- _EXERCISE DETAILS_: What is needed is an exact copy of the entries below, with every picture left out.

· · · ·

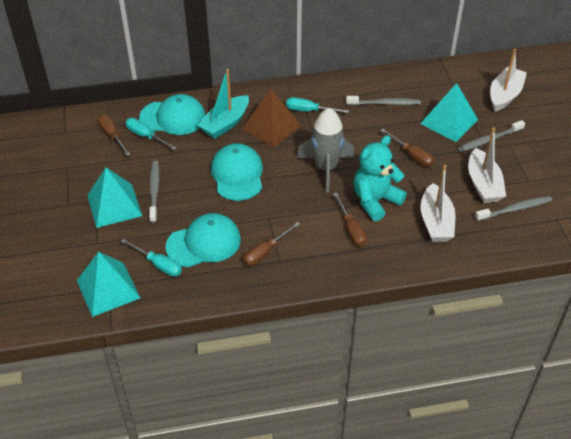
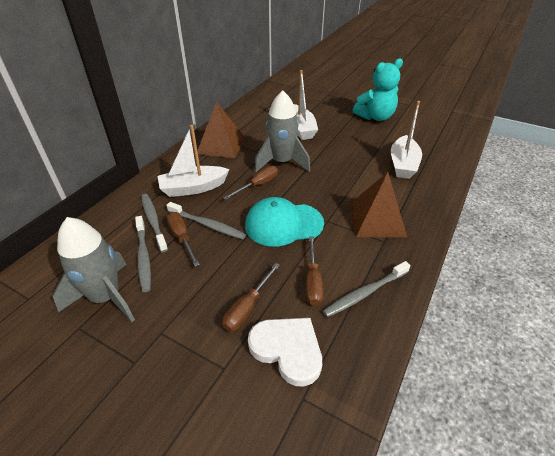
brown pyramid: 1 -> 2
grey rocket: 1 -> 2
turquoise boat: 1 -> 0
turquoise cap: 3 -> 1
turquoise pyramid: 3 -> 0
turquoise screwdriver: 3 -> 0
white heart: 0 -> 1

· · · ·

- _WORKED SOLUTION_:
brown pyramid: 1 -> 2
grey rocket: 1 -> 2
turquoise boat: 1 -> 0
turquoise cap: 3 -> 1
turquoise pyramid: 3 -> 0
turquoise screwdriver: 3 -> 0
white heart: 0 -> 1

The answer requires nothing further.